* [Objective]:
Transcribe every text line from the records below character for character, leaving out the pictures.

* [Given entries]:
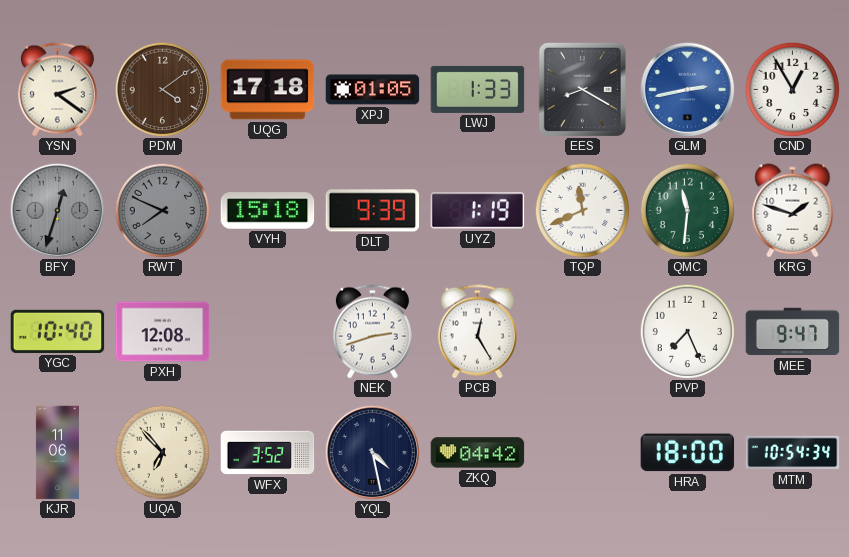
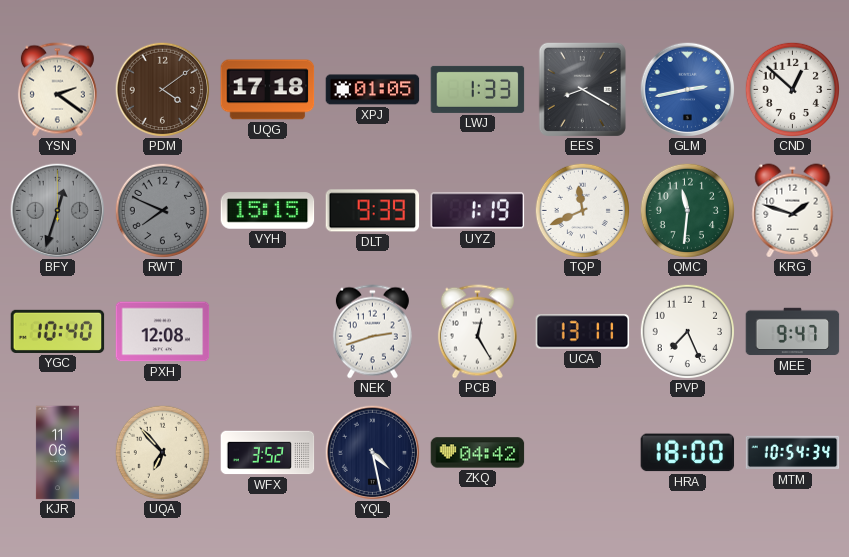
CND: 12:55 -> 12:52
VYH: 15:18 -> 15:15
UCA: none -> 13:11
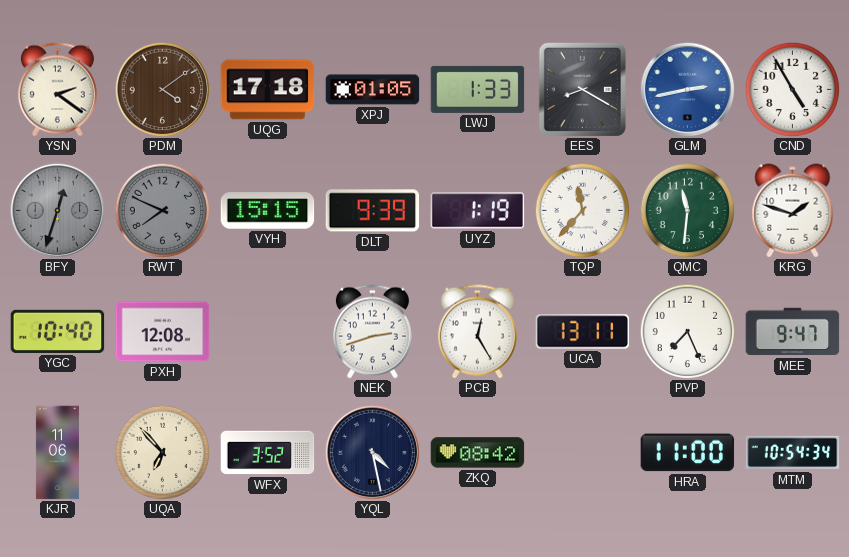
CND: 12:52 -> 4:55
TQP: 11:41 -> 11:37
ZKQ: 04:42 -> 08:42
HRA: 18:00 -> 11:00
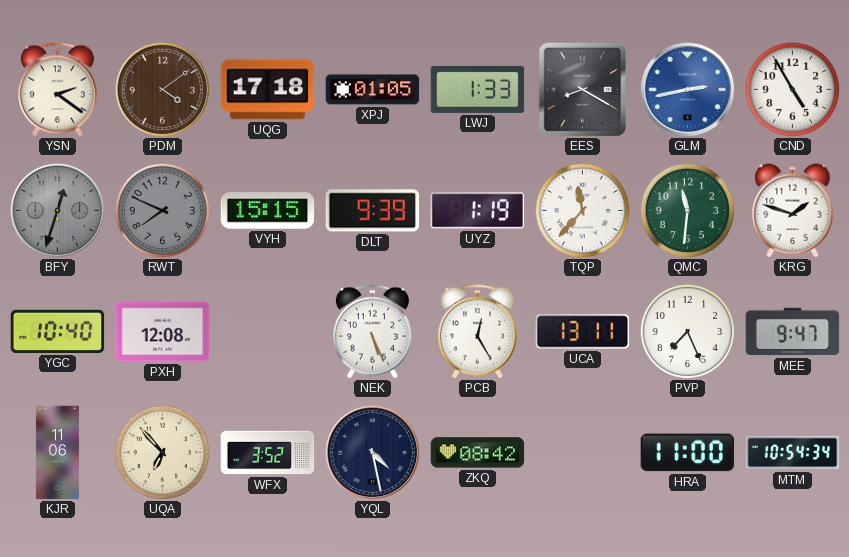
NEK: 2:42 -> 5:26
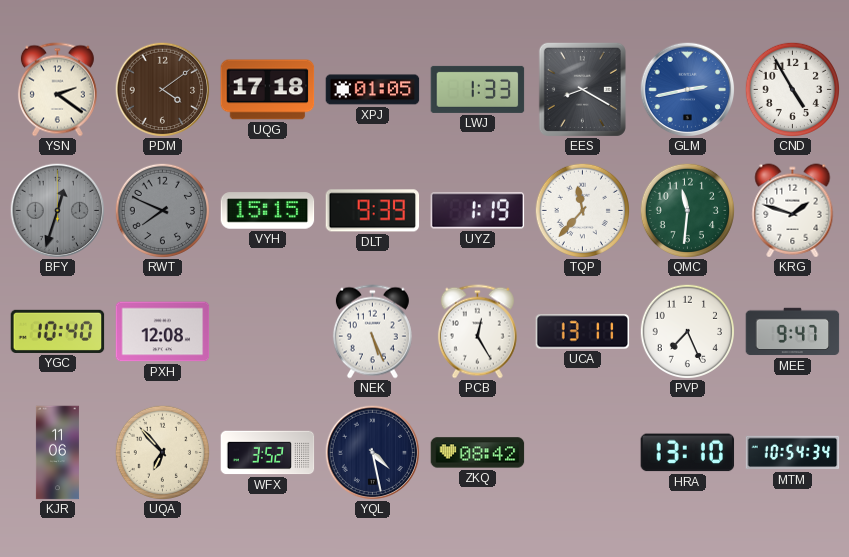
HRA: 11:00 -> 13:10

* [Written response]:
CND: 12:55 -> 12:52
VYH: 15:18 -> 15:15
UCA: none -> 13:11
CND: 12:52 -> 4:55
TQP: 11:41 -> 11:37
ZKQ: 04:42 -> 08:42
HRA: 18:00 -> 11:00
NEK: 2:42 -> 5:26
HRA: 11:00 -> 13:10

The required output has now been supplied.